Material for this exercise Block Start
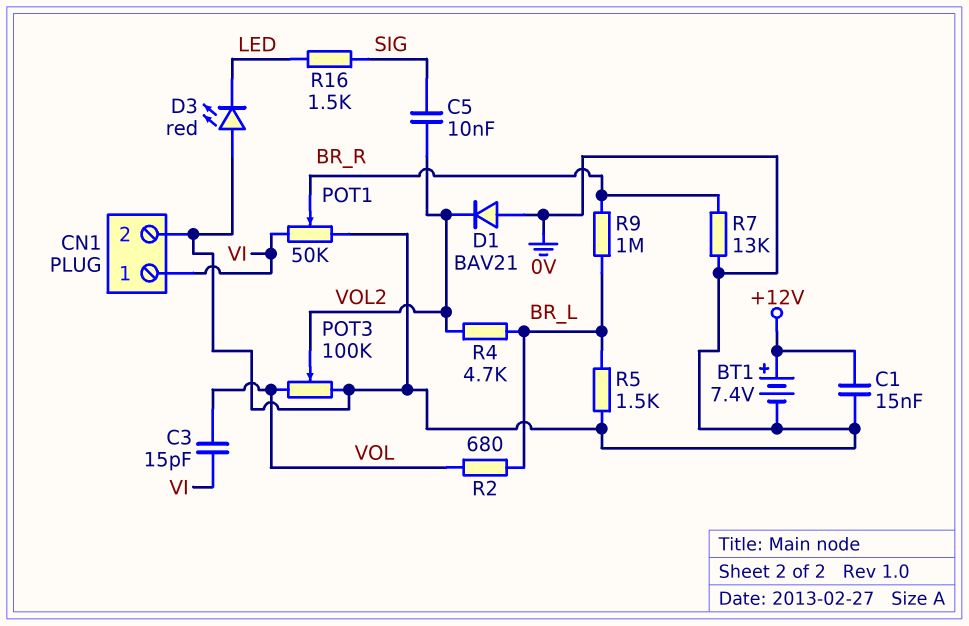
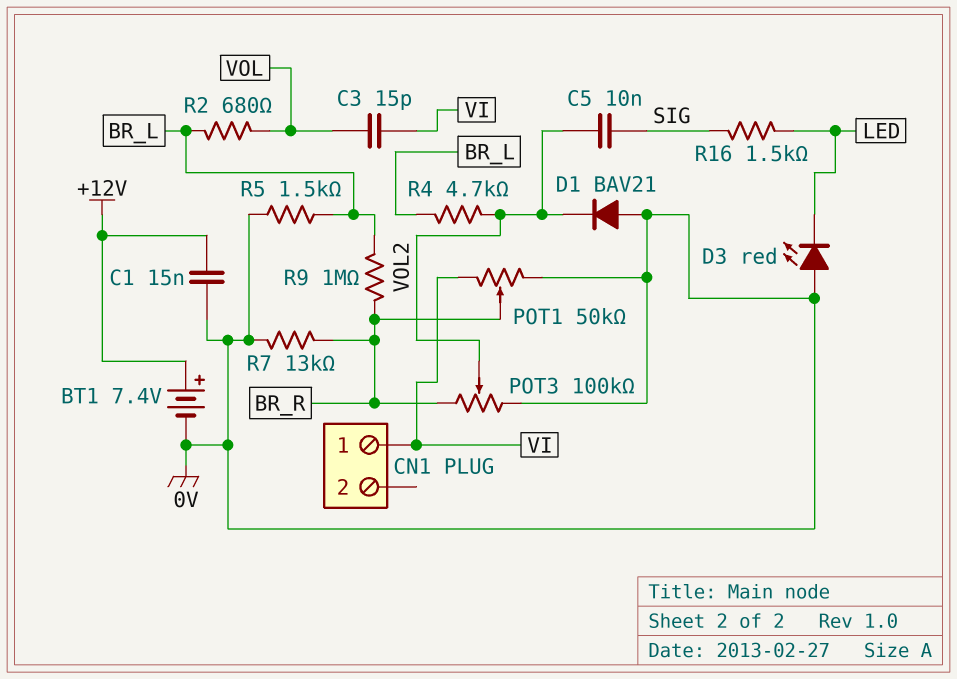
CN1 pin 2: 0V -> none
POT3: 100k (0V, VOL, wiper VOL2) -> 100k (0V, BR_R, wiper VOL2)

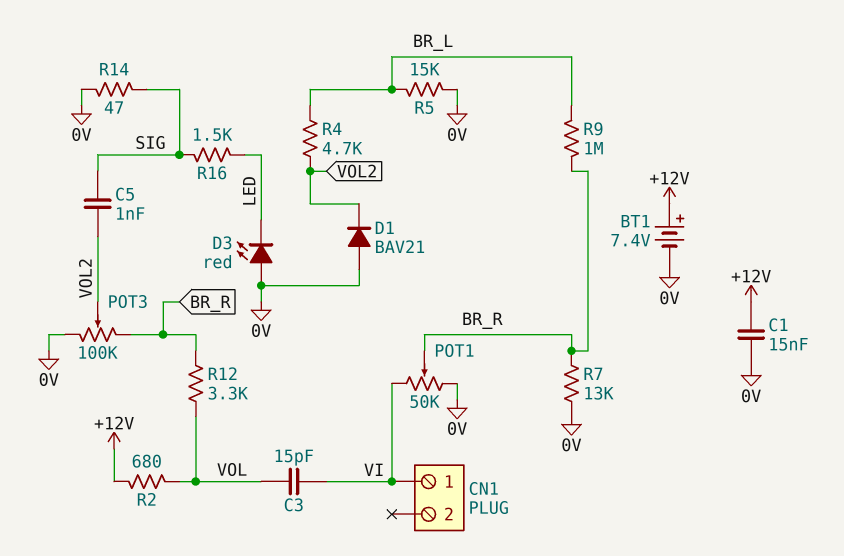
C5: 10nF (SIG, VOL2) -> 1nF (SIG, VOL2)
R2: 680 (BR_L, VOL) -> 680 (+12V, VOL)
R5: 1.5k (0V, BR_L) -> 15k (0V, BR_L)
R12: none -> 3.3k (BR_R, VOL)
R14: none -> 47 (0V, SIG)

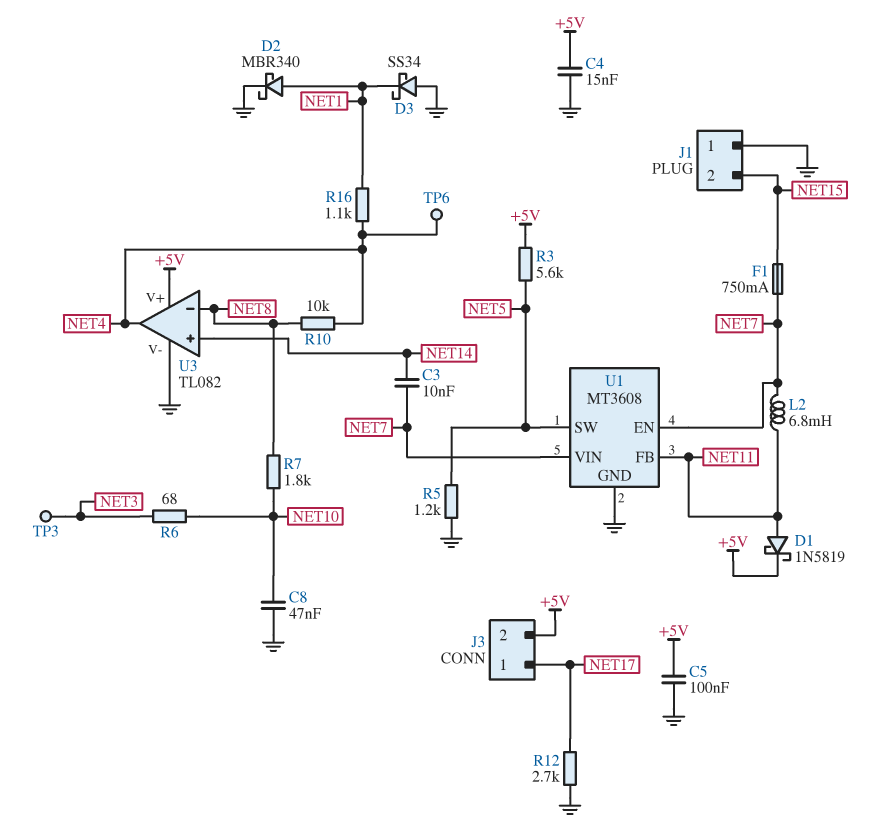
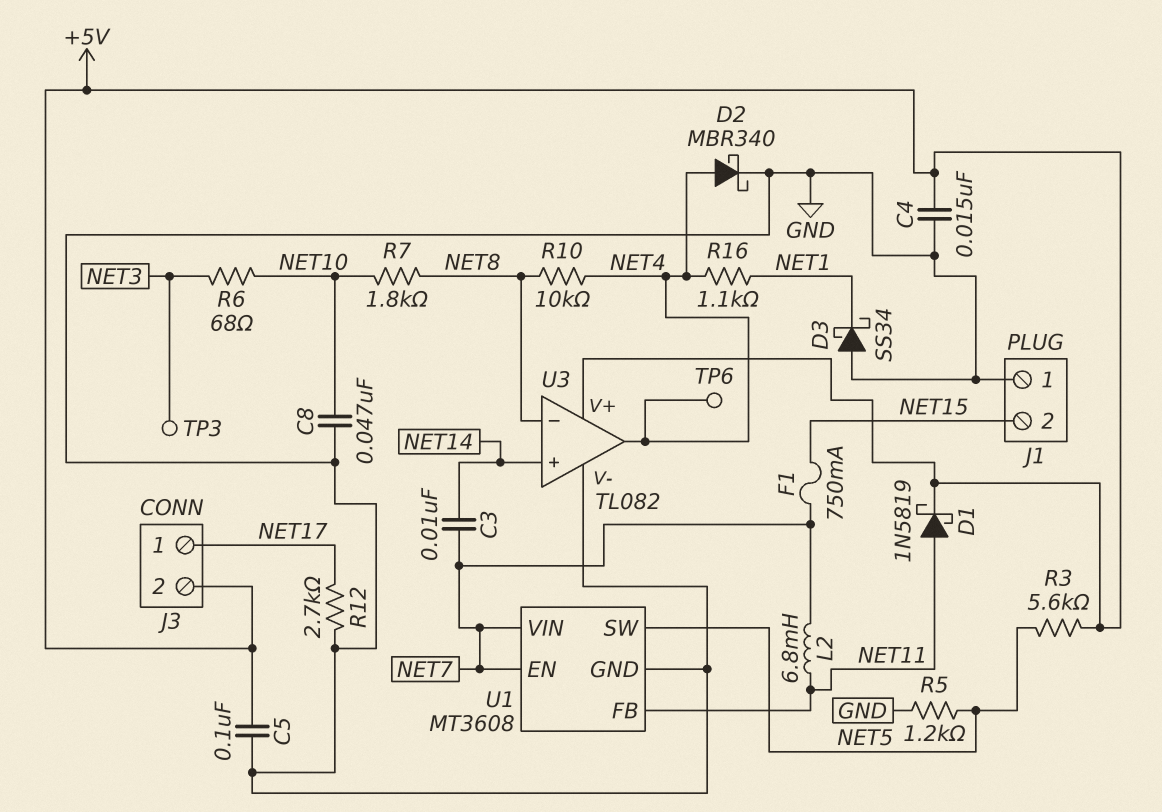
D2: schottky MBR340 (A NET1, K GND) -> schottky MBR340 (A NET4, K GND)

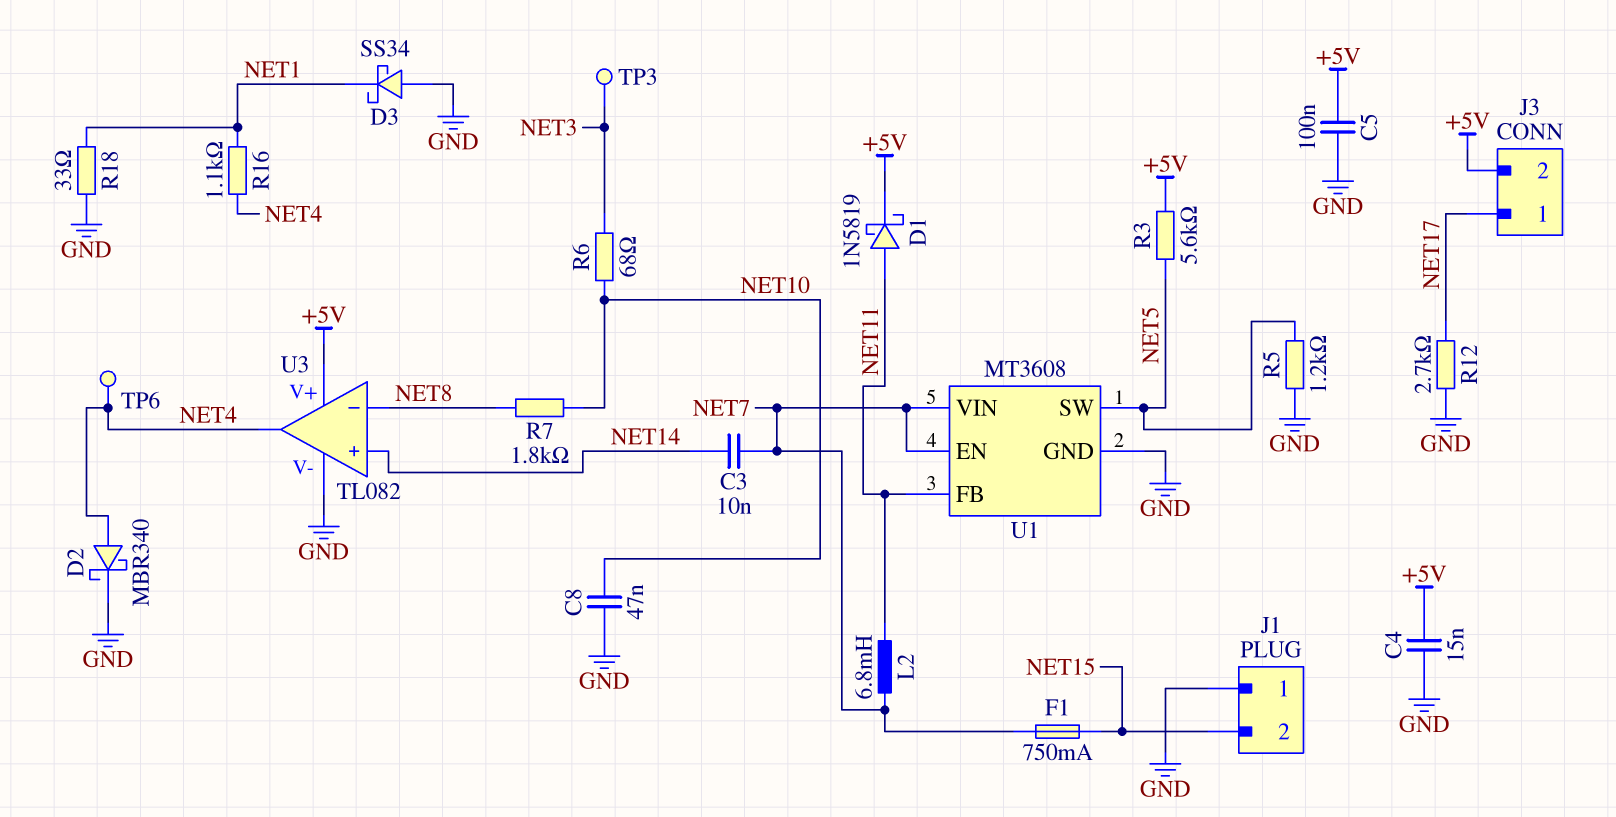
R10: 10k (NET4, NET8) -> none
R18: none -> 33 (GND, NET1)

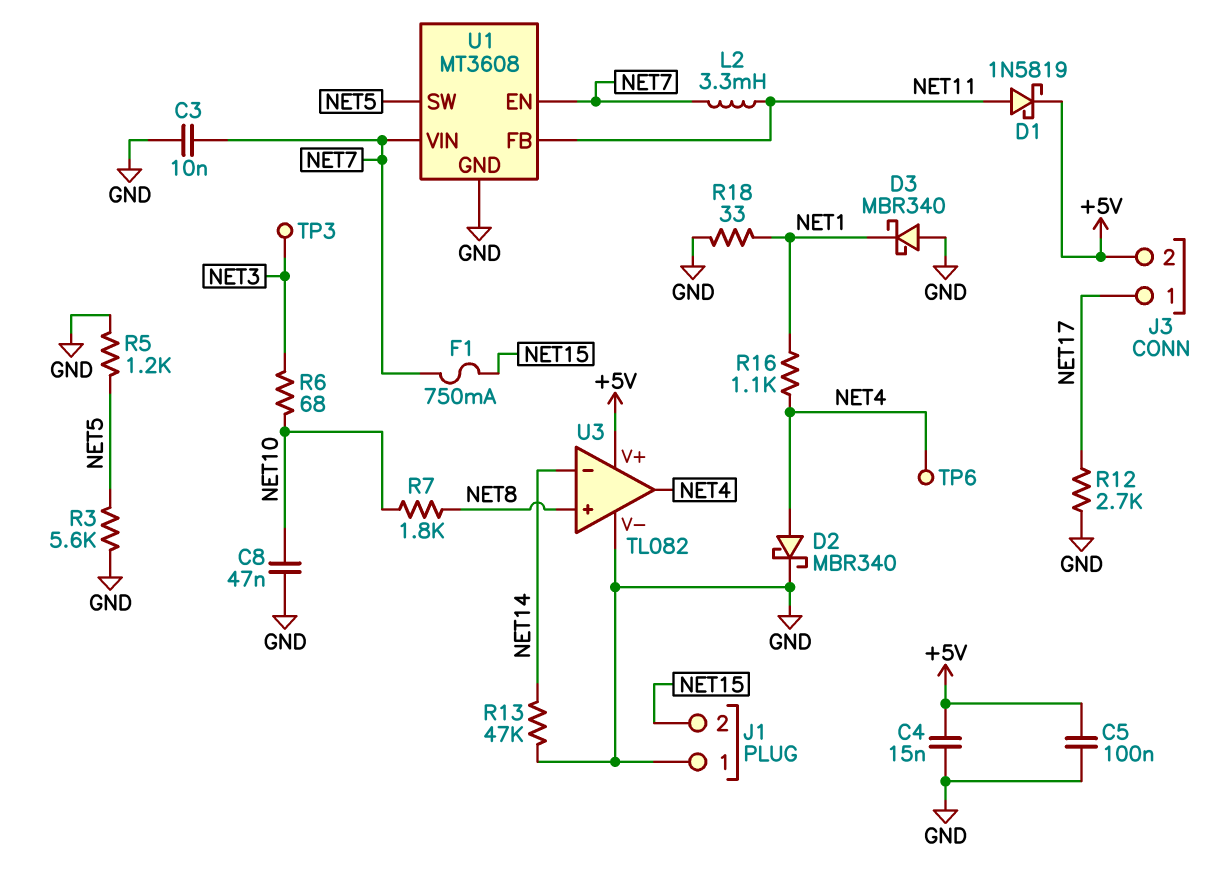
C3: 10nF (NET7, NET14) -> 10nF (GND, NET7)
D3: schottky SS34 (A GND, K NET1) -> schottky MBR340 (A GND, K NET1)
L2: 6.8mH (NET7, NET11) -> 3.3mH (NET7, NET11)
R3: 5.6k (+5V, NET5) -> 5.6k (GND, NET5)
R13: none -> 47k (GND, NET14)
U3 pin in+: NET14 -> NET8
U3 pin in-: NET8 -> NET14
Material for this exercise Block End
• **Description of the task**: Begin at the first line of the entries and end at the line containing "D3: schottky SS34": write out each line exactly, skipping pictures.

• **Answer space**:
CN1 pin 2: 0V -> none
POT3: 100k (0V, VOL, wiper VOL2) -> 100k (0V, BR_R, wiper VOL2)

C5: 10nF (SIG, VOL2) -> 1nF (SIG, VOL2)
R2: 680 (BR_L, VOL) -> 680 (+12V, VOL)
R5: 1.5k (0V, BR_L) -> 15k (0V, BR_L)
R12: none -> 3.3k (BR_R, VOL)
R14: none -> 47 (0V, SIG)

D2: schottky MBR340 (A NET1, K GND) -> schottky MBR340 (A NET4, K GND)

R10: 10k (NET4, NET8) -> none
R18: none -> 33 (GND, NET1)

C3: 10nF (NET7, NET14) -> 10nF (GND, NET7)
D3: schottky SS34 (A GND, K NET1) -> schottky MBR340 (A GND, K NET1)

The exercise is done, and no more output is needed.